===== DATA RECORDS
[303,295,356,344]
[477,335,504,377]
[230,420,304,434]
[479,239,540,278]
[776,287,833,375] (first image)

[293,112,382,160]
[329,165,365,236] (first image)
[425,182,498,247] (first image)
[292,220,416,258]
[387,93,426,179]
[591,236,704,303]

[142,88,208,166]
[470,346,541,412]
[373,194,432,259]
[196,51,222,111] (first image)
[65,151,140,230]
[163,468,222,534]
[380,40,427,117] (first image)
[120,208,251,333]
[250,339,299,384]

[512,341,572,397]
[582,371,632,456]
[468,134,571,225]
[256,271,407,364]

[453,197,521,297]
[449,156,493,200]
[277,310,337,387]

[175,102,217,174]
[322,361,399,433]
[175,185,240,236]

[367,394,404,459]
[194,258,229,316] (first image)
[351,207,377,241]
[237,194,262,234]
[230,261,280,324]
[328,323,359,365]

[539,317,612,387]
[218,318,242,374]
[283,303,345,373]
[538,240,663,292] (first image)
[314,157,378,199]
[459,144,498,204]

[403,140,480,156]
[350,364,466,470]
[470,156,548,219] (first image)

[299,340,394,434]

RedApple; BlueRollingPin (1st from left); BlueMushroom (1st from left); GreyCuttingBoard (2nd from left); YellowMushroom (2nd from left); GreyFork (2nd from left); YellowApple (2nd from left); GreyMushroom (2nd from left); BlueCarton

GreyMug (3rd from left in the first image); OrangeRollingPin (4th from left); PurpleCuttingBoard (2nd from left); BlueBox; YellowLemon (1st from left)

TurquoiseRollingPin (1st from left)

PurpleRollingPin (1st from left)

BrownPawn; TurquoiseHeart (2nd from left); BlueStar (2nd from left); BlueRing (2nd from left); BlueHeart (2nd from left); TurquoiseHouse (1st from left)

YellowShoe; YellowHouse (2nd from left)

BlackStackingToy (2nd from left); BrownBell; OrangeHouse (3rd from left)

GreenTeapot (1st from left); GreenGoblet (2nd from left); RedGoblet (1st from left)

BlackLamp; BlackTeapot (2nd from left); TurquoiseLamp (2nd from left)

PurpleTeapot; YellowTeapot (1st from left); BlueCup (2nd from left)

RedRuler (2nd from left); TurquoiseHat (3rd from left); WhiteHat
==========
■ **EXERCISE BRIEF**: Nothing should appear in the output except the lines from the one with "[477,335,504,377]" through the end of the records above, copied exactly.

■ **RESULT**:
[477,335,504,377]
[230,420,304,434]
[479,239,540,278]
[776,287,833,375] (first image)

[293,112,382,160]
[329,165,365,236] (first image)
[425,182,498,247] (first image)
[292,220,416,258]
[387,93,426,179]
[591,236,704,303]

[142,88,208,166]
[470,346,541,412]
[373,194,432,259]
[196,51,222,111] (first image)
[65,151,140,230]
[163,468,222,534]
[380,40,427,117] (first image)
[120,208,251,333]
[250,339,299,384]

[512,341,572,397]
[582,371,632,456]
[468,134,571,225]
[256,271,407,364]

[453,197,521,297]
[449,156,493,200]
[277,310,337,387]

[175,102,217,174]
[322,361,399,433]
[175,185,240,236]

[367,394,404,459]
[194,258,229,316] (first image)
[351,207,377,241]
[237,194,262,234]
[230,261,280,324]
[328,323,359,365]

[539,317,612,387]
[218,318,242,374]
[283,303,345,373]
[538,240,663,292] (first image)
[314,157,378,199]
[459,144,498,204]

[403,140,480,156]
[350,364,466,470]
[470,156,548,219] (first image)

[299,340,394,434]

RedApple; BlueRollingPin (1st from left); BlueMushroom (1st from left); GreyCuttingBoard (2nd from left); YellowMushroom (2nd from left); GreyFork (2nd from left); YellowApple (2nd from left); GreyMushroom (2nd from left); BlueCarton

GreyMug (3rd from left in the first image); OrangeRollingPin (4th from left); PurpleCuttingBoard (2nd from left); BlueBox; YellowLemon (1st from left)

TurquoiseRollingPin (1st from left)

PurpleRollingPin (1st from left)

BrownPawn; TurquoiseHeart (2nd from left); BlueStar (2nd from left); BlueRing (2nd from left); BlueHeart (2nd from left); TurquoiseHouse (1st from left)

YellowShoe; YellowHouse (2nd from left)

BlackStackingToy (2nd from left); BrownBell; OrangeHouse (3rd from left)

GreenTeapot (1st from left); GreenGoblet (2nd from left); RedGoblet (1st from left)

BlackLamp; BlackTeapot (2nd from left); TurquoiseLamp (2nd from left)

PurpleTeapot; YellowTeapot (1st from left); BlueCup (2nd from left)

RedRuler (2nd from left); TurquoiseHat (3rd from left); WhiteHat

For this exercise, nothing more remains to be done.